◆ Excerpted records:
──────────────────────────────

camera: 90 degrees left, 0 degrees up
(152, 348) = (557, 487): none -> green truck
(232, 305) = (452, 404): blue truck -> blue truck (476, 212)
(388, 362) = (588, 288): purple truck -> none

──────────────────────────────

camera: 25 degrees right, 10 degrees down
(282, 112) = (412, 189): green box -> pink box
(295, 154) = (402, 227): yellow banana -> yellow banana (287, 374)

──────────────────────────────

◆ Required work: Output the lines above exactly, but only those between the line holding "camera: 90 degrees left, 0 degrees up" and the line holding "(388, 362) = (588, 288): purple truck -> none", inclusive.

◆ Solution to the problem:
camera: 90 degrees left, 0 degrees up
(152, 348) = (557, 487): none -> green truck
(232, 305) = (452, 404): blue truck -> blue truck (476, 212)
(388, 362) = (588, 288): purple truck -> none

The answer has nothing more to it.